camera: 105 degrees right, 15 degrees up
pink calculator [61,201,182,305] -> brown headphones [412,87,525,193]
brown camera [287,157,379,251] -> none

==

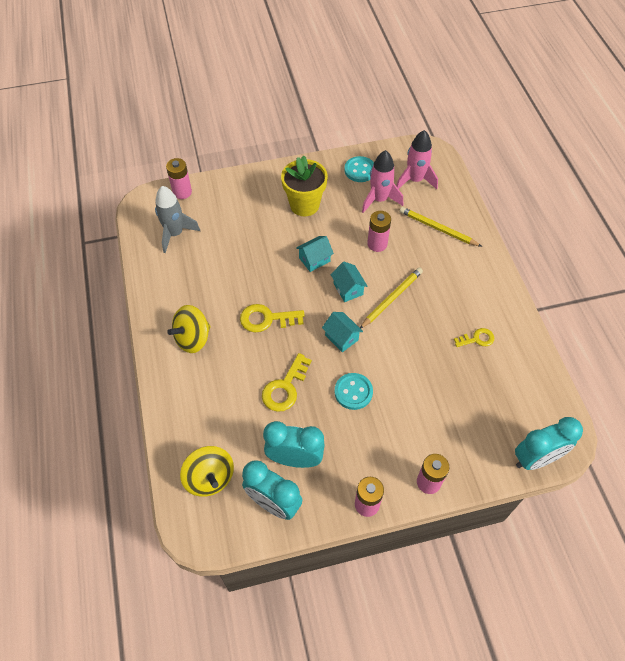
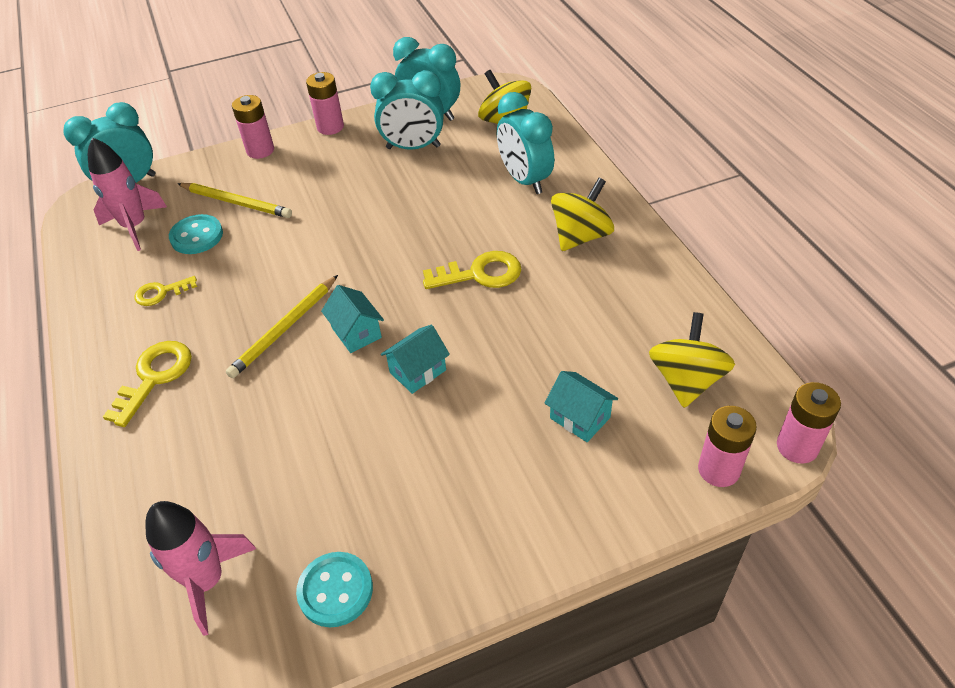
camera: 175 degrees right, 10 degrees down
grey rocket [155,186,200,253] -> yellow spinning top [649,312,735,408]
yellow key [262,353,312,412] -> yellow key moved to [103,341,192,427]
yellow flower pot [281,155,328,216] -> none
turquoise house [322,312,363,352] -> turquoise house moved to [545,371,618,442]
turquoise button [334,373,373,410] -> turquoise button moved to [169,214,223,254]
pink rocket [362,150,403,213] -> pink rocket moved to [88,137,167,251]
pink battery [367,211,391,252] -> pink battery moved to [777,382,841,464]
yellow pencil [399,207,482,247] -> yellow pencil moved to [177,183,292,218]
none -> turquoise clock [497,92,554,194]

■ Description of the task:
All lines in the data above from the one with "camera: 105 degrees right, 15 degrees up" through the one with "brown camera [287,157,379,251] -> none" must be repeated exactly, and no others.

■ Result below:
camera: 105 degrees right, 15 degrees up
pink calculator [61,201,182,305] -> brown headphones [412,87,525,193]
brown camera [287,157,379,251] -> none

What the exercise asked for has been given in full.